Supplied records:
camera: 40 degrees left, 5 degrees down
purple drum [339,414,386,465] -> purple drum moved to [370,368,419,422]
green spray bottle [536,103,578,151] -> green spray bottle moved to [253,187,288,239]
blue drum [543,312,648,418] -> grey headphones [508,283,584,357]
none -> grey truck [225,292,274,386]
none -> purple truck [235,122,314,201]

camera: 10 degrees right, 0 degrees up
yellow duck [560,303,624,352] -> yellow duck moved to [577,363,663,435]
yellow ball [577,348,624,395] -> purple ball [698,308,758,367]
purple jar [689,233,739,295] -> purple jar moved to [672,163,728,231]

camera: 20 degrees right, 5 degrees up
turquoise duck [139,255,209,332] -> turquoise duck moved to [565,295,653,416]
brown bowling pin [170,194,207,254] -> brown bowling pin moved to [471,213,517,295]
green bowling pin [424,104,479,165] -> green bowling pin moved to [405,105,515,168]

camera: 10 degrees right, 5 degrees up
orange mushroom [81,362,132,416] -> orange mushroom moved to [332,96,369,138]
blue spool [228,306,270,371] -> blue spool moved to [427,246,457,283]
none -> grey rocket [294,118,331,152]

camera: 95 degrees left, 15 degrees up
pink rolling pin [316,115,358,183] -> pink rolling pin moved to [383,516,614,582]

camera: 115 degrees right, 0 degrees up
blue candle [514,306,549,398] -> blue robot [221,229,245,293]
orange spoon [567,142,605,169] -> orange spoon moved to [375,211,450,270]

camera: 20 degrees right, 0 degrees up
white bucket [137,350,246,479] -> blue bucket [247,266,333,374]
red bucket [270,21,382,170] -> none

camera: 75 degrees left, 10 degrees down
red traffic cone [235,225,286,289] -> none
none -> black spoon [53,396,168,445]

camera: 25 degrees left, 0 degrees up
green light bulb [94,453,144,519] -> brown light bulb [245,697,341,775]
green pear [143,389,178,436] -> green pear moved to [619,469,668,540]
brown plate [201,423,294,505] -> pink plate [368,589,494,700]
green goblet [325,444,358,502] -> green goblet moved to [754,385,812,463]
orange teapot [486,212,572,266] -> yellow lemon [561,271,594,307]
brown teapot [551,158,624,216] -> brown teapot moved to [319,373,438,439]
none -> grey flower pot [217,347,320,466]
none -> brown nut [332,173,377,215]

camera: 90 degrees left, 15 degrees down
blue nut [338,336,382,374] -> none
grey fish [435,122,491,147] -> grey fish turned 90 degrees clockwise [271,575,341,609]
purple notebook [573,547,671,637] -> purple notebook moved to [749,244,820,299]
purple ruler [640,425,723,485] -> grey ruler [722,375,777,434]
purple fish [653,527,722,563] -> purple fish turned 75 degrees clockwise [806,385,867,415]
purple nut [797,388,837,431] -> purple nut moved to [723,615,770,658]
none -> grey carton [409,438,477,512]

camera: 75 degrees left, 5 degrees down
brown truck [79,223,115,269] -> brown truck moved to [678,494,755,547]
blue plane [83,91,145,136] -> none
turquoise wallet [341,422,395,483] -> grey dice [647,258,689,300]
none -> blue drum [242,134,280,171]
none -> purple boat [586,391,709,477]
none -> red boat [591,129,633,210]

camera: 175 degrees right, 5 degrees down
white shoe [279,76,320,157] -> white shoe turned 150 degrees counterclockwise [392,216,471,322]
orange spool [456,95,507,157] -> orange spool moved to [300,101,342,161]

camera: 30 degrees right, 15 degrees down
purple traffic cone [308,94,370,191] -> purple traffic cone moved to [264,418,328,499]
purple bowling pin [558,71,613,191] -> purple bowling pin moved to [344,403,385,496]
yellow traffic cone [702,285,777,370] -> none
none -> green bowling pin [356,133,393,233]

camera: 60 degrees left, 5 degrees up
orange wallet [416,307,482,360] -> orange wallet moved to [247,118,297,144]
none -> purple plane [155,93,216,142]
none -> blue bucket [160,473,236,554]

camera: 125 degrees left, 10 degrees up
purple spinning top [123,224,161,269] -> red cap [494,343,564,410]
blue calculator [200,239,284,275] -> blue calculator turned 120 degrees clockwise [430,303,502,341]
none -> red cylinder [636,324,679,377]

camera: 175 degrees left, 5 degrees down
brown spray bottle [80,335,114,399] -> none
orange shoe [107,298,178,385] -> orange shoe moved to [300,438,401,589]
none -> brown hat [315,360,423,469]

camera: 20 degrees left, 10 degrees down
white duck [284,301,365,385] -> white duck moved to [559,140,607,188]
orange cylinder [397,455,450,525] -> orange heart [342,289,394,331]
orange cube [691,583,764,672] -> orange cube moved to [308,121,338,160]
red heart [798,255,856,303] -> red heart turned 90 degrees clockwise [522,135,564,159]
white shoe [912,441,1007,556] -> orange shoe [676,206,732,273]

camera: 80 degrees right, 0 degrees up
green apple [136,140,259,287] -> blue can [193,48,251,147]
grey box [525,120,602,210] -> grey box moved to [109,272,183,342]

Problem statement: Copy the lines above exactly, leaving every word as it is.

Completed exercise:
camera: 40 degrees left, 5 degrees down
purple drum [339,414,386,465] -> purple drum moved to [370,368,419,422]
green spray bottle [536,103,578,151] -> green spray bottle moved to [253,187,288,239]
blue drum [543,312,648,418] -> grey headphones [508,283,584,357]
none -> grey truck [225,292,274,386]
none -> purple truck [235,122,314,201]

camera: 10 degrees right, 0 degrees up
yellow duck [560,303,624,352] -> yellow duck moved to [577,363,663,435]
yellow ball [577,348,624,395] -> purple ball [698,308,758,367]
purple jar [689,233,739,295] -> purple jar moved to [672,163,728,231]

camera: 20 degrees right, 5 degrees up
turquoise duck [139,255,209,332] -> turquoise duck moved to [565,295,653,416]
brown bowling pin [170,194,207,254] -> brown bowling pin moved to [471,213,517,295]
green bowling pin [424,104,479,165] -> green bowling pin moved to [405,105,515,168]

camera: 10 degrees right, 5 degrees up
orange mushroom [81,362,132,416] -> orange mushroom moved to [332,96,369,138]
blue spool [228,306,270,371] -> blue spool moved to [427,246,457,283]
none -> grey rocket [294,118,331,152]

camera: 95 degrees left, 15 degrees up
pink rolling pin [316,115,358,183] -> pink rolling pin moved to [383,516,614,582]

camera: 115 degrees right, 0 degrees up
blue candle [514,306,549,398] -> blue robot [221,229,245,293]
orange spoon [567,142,605,169] -> orange spoon moved to [375,211,450,270]

camera: 20 degrees right, 0 degrees up
white bucket [137,350,246,479] -> blue bucket [247,266,333,374]
red bucket [270,21,382,170] -> none

camera: 75 degrees left, 10 degrees down
red traffic cone [235,225,286,289] -> none
none -> black spoon [53,396,168,445]

camera: 25 degrees left, 0 degrees up
green light bulb [94,453,144,519] -> brown light bulb [245,697,341,775]
green pear [143,389,178,436] -> green pear moved to [619,469,668,540]
brown plate [201,423,294,505] -> pink plate [368,589,494,700]
green goblet [325,444,358,502] -> green goblet moved to [754,385,812,463]
orange teapot [486,212,572,266] -> yellow lemon [561,271,594,307]
brown teapot [551,158,624,216] -> brown teapot moved to [319,373,438,439]
none -> grey flower pot [217,347,320,466]
none -> brown nut [332,173,377,215]

camera: 90 degrees left, 15 degrees down
blue nut [338,336,382,374] -> none
grey fish [435,122,491,147] -> grey fish turned 90 degrees clockwise [271,575,341,609]
purple notebook [573,547,671,637] -> purple notebook moved to [749,244,820,299]
purple ruler [640,425,723,485] -> grey ruler [722,375,777,434]
purple fish [653,527,722,563] -> purple fish turned 75 degrees clockwise [806,385,867,415]
purple nut [797,388,837,431] -> purple nut moved to [723,615,770,658]
none -> grey carton [409,438,477,512]

camera: 75 degrees left, 5 degrees down
brown truck [79,223,115,269] -> brown truck moved to [678,494,755,547]
blue plane [83,91,145,136] -> none
turquoise wallet [341,422,395,483] -> grey dice [647,258,689,300]
none -> blue drum [242,134,280,171]
none -> purple boat [586,391,709,477]
none -> red boat [591,129,633,210]

camera: 175 degrees right, 5 degrees down
white shoe [279,76,320,157] -> white shoe turned 150 degrees counterclockwise [392,216,471,322]
orange spool [456,95,507,157] -> orange spool moved to [300,101,342,161]

camera: 30 degrees right, 15 degrees down
purple traffic cone [308,94,370,191] -> purple traffic cone moved to [264,418,328,499]
purple bowling pin [558,71,613,191] -> purple bowling pin moved to [344,403,385,496]
yellow traffic cone [702,285,777,370] -> none
none -> green bowling pin [356,133,393,233]

camera: 60 degrees left, 5 degrees up
orange wallet [416,307,482,360] -> orange wallet moved to [247,118,297,144]
none -> purple plane [155,93,216,142]
none -> blue bucket [160,473,236,554]

camera: 125 degrees left, 10 degrees up
purple spinning top [123,224,161,269] -> red cap [494,343,564,410]
blue calculator [200,239,284,275] -> blue calculator turned 120 degrees clockwise [430,303,502,341]
none -> red cylinder [636,324,679,377]

camera: 175 degrees left, 5 degrees down
brown spray bottle [80,335,114,399] -> none
orange shoe [107,298,178,385] -> orange shoe moved to [300,438,401,589]
none -> brown hat [315,360,423,469]

camera: 20 degrees left, 10 degrees down
white duck [284,301,365,385] -> white duck moved to [559,140,607,188]
orange cylinder [397,455,450,525] -> orange heart [342,289,394,331]
orange cube [691,583,764,672] -> orange cube moved to [308,121,338,160]
red heart [798,255,856,303] -> red heart turned 90 degrees clockwise [522,135,564,159]
white shoe [912,441,1007,556] -> orange shoe [676,206,732,273]

camera: 80 degrees right, 0 degrees up
green apple [136,140,259,287] -> blue can [193,48,251,147]
grey box [525,120,602,210] -> grey box moved to [109,272,183,342]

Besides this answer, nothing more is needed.